* Start LISTING *
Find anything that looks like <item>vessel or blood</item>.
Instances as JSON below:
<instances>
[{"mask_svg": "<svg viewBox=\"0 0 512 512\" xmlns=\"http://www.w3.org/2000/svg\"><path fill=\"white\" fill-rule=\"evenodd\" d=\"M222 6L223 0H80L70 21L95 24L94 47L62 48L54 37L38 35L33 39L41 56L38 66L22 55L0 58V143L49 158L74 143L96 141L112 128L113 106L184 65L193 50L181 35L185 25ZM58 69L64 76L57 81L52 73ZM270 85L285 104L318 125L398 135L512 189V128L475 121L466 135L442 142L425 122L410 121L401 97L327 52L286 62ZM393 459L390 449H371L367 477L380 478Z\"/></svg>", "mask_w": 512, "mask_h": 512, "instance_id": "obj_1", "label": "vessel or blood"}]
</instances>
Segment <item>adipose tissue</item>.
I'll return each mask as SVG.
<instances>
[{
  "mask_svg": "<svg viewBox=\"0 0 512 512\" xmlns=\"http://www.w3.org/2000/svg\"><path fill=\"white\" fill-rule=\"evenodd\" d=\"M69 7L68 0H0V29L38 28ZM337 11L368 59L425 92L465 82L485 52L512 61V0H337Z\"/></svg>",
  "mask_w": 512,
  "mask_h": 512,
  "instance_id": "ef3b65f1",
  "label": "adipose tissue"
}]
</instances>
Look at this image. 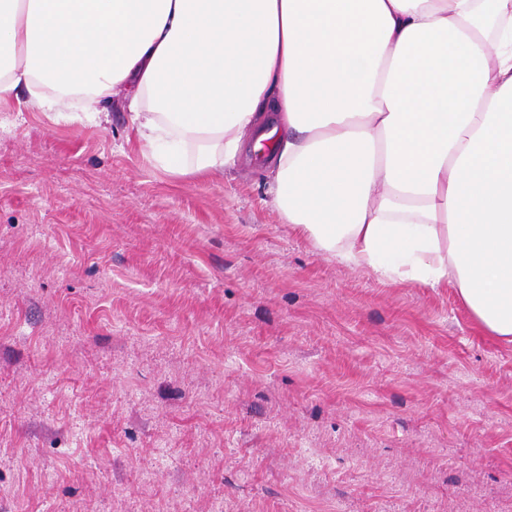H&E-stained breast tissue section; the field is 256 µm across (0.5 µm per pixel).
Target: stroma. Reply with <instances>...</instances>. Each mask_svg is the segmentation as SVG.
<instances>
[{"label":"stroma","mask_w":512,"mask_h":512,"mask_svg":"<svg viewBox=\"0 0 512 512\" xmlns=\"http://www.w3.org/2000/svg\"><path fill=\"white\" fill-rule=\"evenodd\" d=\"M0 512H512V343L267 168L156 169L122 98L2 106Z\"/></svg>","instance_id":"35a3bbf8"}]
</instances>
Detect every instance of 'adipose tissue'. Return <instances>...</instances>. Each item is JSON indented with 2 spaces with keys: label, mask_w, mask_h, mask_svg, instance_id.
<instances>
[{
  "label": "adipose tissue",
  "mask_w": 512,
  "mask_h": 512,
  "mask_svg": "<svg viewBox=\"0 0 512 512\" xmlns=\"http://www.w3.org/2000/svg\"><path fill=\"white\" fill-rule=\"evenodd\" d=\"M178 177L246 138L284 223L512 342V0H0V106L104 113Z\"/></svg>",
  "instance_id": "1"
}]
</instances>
* End LISTING *
» **WRITTEN REQUEST**: Retype, exactly and only, the lines running from the one with "Target: stroma. Reply" through the final line of the listing above.

» **ANSWER FOR THIS EXERCISE**:
Target: stroma. Reply with <instances>...</instances>. Each mask_svg is the segmentation as SVG.
<instances>
[{"label":"stroma","mask_w":512,"mask_h":512,"mask_svg":"<svg viewBox=\"0 0 512 512\" xmlns=\"http://www.w3.org/2000/svg\"><path fill=\"white\" fill-rule=\"evenodd\" d=\"M0 512H512V343L267 168L156 169L122 98L2 106Z\"/></svg>","instance_id":"35a3bbf8"}]
</instances>
Detect every instance of 'adipose tissue'. Return <instances>...</instances>. Each item is JSON indented with 2 spaces with keys: label, mask_w, mask_h, mask_svg, instance_id.
<instances>
[{
  "label": "adipose tissue",
  "mask_w": 512,
  "mask_h": 512,
  "mask_svg": "<svg viewBox=\"0 0 512 512\" xmlns=\"http://www.w3.org/2000/svg\"><path fill=\"white\" fill-rule=\"evenodd\" d=\"M178 177L246 138L284 223L512 342V0H0V106L104 113Z\"/></svg>",
  "instance_id": "1"
}]
</instances>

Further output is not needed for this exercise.